(DATASET CONTENT)
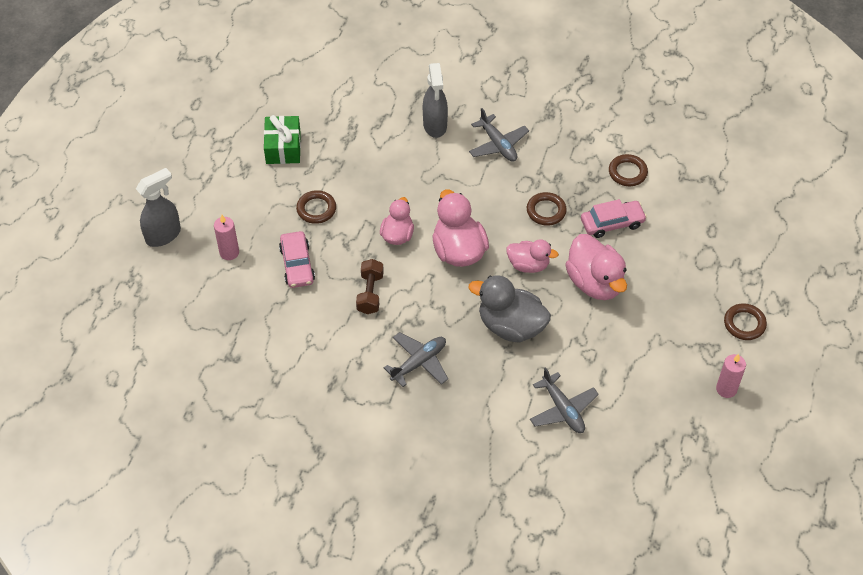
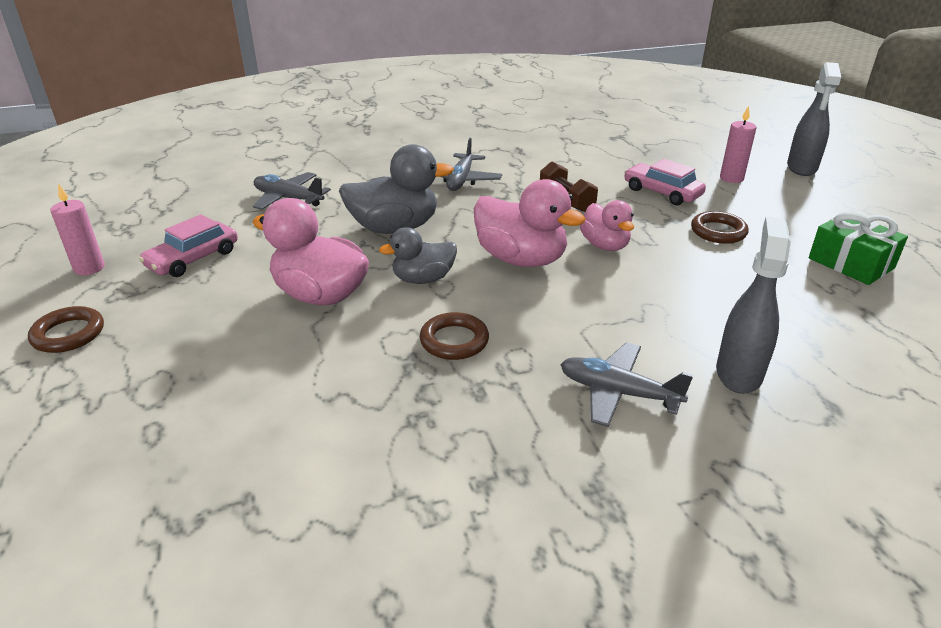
camera: 145 degrees right, 20 degrees down
(435, 125) = (738, 373): grey spray bottle -> grey spray bottle turned 60 degrees clockwise
(528, 265) = (423, 279): pink duck -> grey duck
(612, 223) = (340, 368): pink car -> pink car (193, 259)
(627, 172) = (363, 456): brown ring -> none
(End DATASET CONTENT)
- [TO-DO ITEM] All records above must be copied exactly, though the pictures they hold are to be left out.

- [PROBLEM SOLUTION]
camera: 145 degrees right, 20 degrees down
(435, 125) = (738, 373): grey spray bottle -> grey spray bottle turned 60 degrees clockwise
(528, 265) = (423, 279): pink duck -> grey duck
(612, 223) = (340, 368): pink car -> pink car (193, 259)
(627, 172) = (363, 456): brown ring -> none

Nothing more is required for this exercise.